▸ What is being asked:
What is needed here is an exact copy of all the data.
>>>>
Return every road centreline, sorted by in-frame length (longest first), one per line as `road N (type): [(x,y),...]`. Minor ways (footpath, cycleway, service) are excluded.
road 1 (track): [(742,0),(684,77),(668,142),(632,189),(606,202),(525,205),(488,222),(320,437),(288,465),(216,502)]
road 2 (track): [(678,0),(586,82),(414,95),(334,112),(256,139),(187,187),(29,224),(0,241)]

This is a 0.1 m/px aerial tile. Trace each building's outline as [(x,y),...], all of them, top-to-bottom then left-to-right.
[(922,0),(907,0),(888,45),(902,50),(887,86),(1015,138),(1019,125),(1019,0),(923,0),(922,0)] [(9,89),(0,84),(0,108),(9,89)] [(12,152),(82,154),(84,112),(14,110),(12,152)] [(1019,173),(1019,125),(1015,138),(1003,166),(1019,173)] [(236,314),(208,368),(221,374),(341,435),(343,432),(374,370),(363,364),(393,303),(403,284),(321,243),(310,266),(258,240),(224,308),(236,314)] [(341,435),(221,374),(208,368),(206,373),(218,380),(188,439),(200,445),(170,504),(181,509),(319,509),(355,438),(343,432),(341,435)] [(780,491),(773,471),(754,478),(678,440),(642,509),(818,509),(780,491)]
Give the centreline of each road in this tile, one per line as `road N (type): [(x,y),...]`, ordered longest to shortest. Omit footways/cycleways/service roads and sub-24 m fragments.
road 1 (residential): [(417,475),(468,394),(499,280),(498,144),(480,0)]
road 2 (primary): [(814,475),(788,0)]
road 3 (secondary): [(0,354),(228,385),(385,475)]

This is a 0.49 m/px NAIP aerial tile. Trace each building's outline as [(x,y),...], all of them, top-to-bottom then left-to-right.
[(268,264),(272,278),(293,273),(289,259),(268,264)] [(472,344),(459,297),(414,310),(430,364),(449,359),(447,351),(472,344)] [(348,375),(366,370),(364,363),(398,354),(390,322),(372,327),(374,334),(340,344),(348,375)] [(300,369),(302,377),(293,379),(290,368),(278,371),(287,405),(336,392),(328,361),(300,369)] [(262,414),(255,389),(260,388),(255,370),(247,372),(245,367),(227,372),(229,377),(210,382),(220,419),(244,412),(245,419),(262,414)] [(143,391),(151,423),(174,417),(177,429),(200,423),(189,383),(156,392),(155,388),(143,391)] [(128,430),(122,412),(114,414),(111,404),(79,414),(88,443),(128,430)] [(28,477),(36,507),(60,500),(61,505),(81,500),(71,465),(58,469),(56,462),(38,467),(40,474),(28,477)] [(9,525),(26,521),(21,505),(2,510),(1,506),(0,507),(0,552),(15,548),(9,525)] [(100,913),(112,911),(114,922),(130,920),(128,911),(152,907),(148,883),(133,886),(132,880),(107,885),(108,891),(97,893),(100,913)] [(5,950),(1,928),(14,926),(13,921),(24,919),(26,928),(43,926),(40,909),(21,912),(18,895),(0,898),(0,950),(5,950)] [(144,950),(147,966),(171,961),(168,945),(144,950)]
<<<<
▸ Result:
Return every road centreline, sorted by in-frame length (longest first), one per line as `road N (type): [(x,y),...]`. Minor ways (footpath, cycleway, service) are excluded.
road 1 (track): [(742,0),(684,77),(668,142),(632,189),(606,202),(525,205),(488,222),(320,437),(288,465),(216,502)]
road 2 (track): [(678,0),(586,82),(414,95),(334,112),(256,139),(187,187),(29,224),(0,241)]

This is a 0.1 m/px aerial tile. Trace each building's outline as [(x,y),...], all of them, top-to-bottom then left-to-right.
[(922,0),(907,0),(888,45),(902,50),(887,86),(1015,138),(1019,125),(1019,0),(923,0),(922,0)] [(9,89),(0,84),(0,108),(9,89)] [(12,152),(82,154),(84,112),(14,110),(12,152)] [(1019,173),(1019,125),(1015,138),(1003,166),(1019,173)] [(236,314),(208,368),(221,374),(341,435),(343,432),(374,370),(363,364),(393,303),(403,284),(321,243),(310,266),(258,240),(224,308),(236,314)] [(341,435),(221,374),(208,368),(206,373),(218,380),(188,439),(200,445),(170,504),(181,509),(319,509),(355,438),(343,432),(341,435)] [(780,491),(773,471),(754,478),(678,440),(642,509),(818,509),(780,491)]
Give the centreline of each road in this tile, one per line as `road N (type): [(x,y),...]`, ordered longest to shortest. Omit footways/cycleways/service roads and sub-24 m fragments.
road 1 (residential): [(417,475),(468,394),(499,280),(498,144),(480,0)]
road 2 (primary): [(814,475),(788,0)]
road 3 (secondary): [(0,354),(228,385),(385,475)]

This is a 0.49 m/px NAIP aerial tile. Trace each building's outline as [(x,y),...], all of them, top-to-bottom then left-to-right.
[(268,264),(272,278),(293,273),(289,259),(268,264)] [(472,344),(459,297),(414,310),(430,364),(449,359),(447,351),(472,344)] [(348,375),(366,370),(364,363),(398,354),(390,322),(372,327),(374,334),(340,344),(348,375)] [(300,369),(302,377),(293,379),(290,368),(278,371),(287,405),(336,392),(328,361),(300,369)] [(262,414),(255,389),(260,388),(255,370),(247,372),(245,367),(227,372),(229,377),(210,382),(220,419),(244,412),(245,419),(262,414)] [(143,391),(151,423),(174,417),(177,429),(200,423),(189,383),(156,392),(155,388),(143,391)] [(128,430),(122,412),(114,414),(111,404),(79,414),(88,443),(128,430)] [(28,477),(36,507),(60,500),(61,505),(81,500),(71,465),(58,469),(56,462),(38,467),(40,474),(28,477)] [(9,525),(26,521),(21,505),(2,510),(1,506),(0,507),(0,552),(15,548),(9,525)] [(100,913),(112,911),(114,922),(130,920),(128,911),(152,907),(148,883),(133,886),(132,880),(107,885),(108,891),(97,893),(100,913)] [(5,950),(1,928),(14,926),(13,921),(24,919),(26,928),(43,926),(40,909),(21,912),(18,895),(0,898),(0,950),(5,950)] [(144,950),(147,966),(171,961),(168,945),(144,950)]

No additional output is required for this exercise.